__TASK DIRECTIONS__:
Report each line of the data that contains the string "duck".

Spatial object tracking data
·····

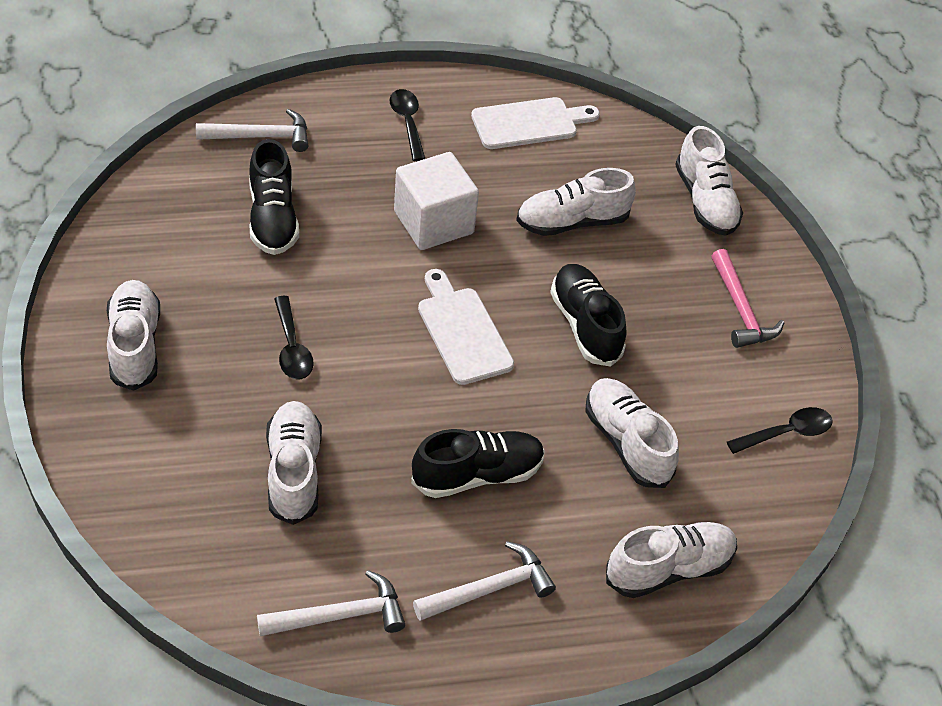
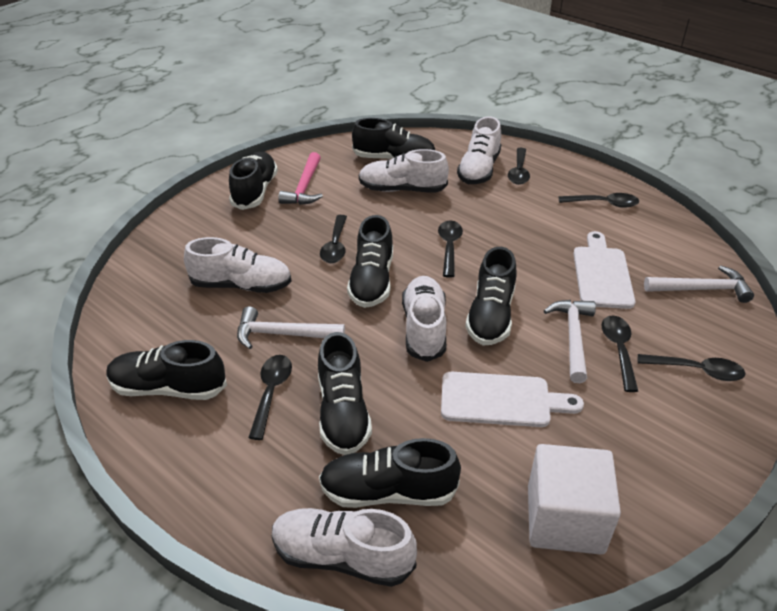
black shoe: 3 -> 7
black spoon: 3 -> 7
white shoe: 6 -> 5

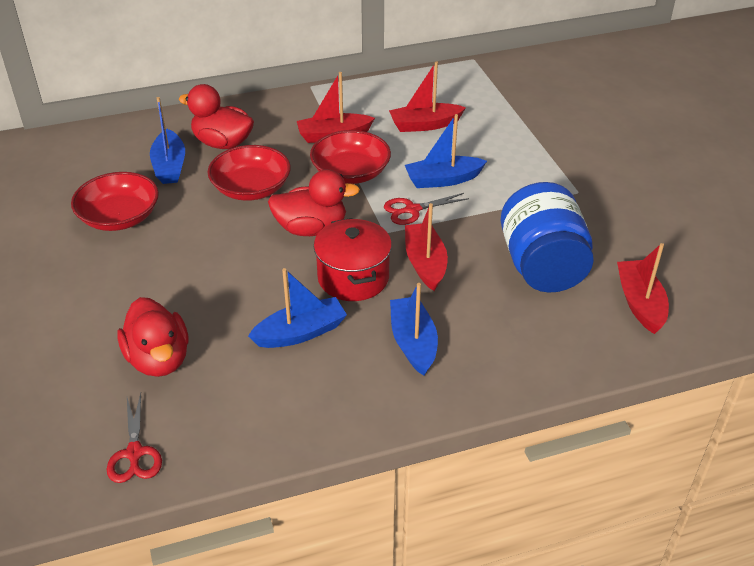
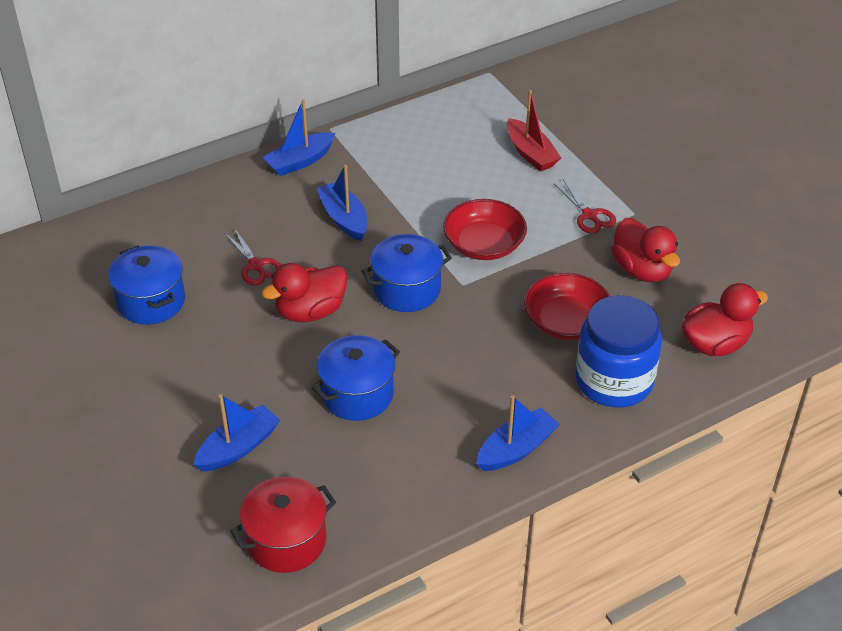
blue pot: 0 -> 3
red boat: 4 -> 1
red bowl: 3 -> 2

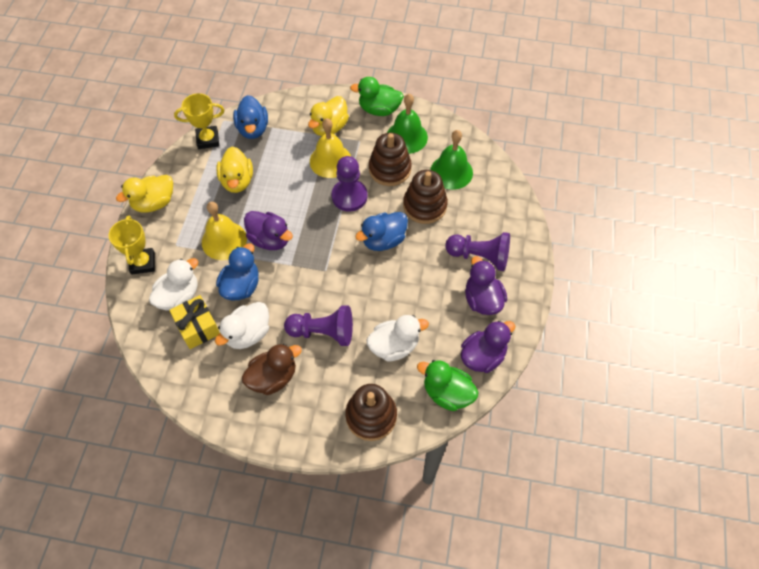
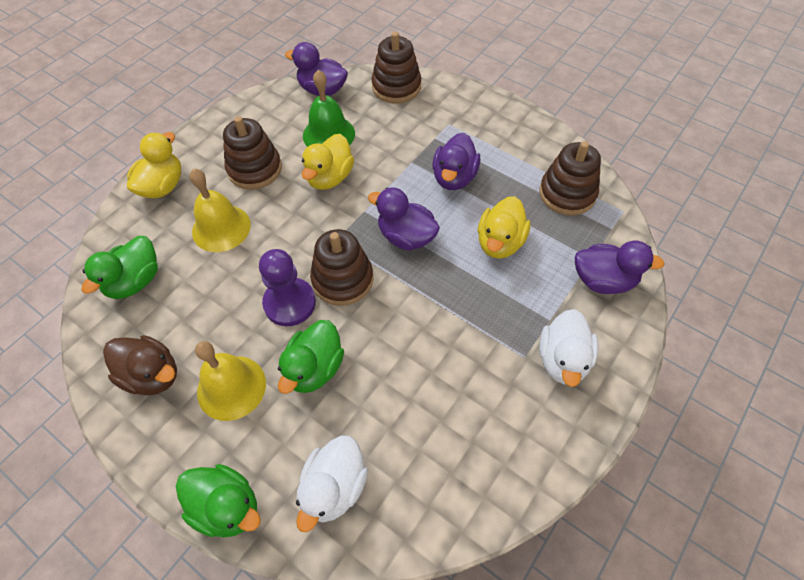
blue duck: 3 -> 0
brown stacking toy: 3 -> 4
green bell: 2 -> 1
green duck: 2 -> 3
purple duck: 3 -> 4
purple pawn: 3 -> 1
white duck: 3 -> 2
yellow gift: 1 -> 0
yellow trophy: 2 -> 0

·····

__ANSWER FOR THE TASK__:
blue duck: 3 -> 0
green duck: 2 -> 3
purple duck: 3 -> 4
white duck: 3 -> 2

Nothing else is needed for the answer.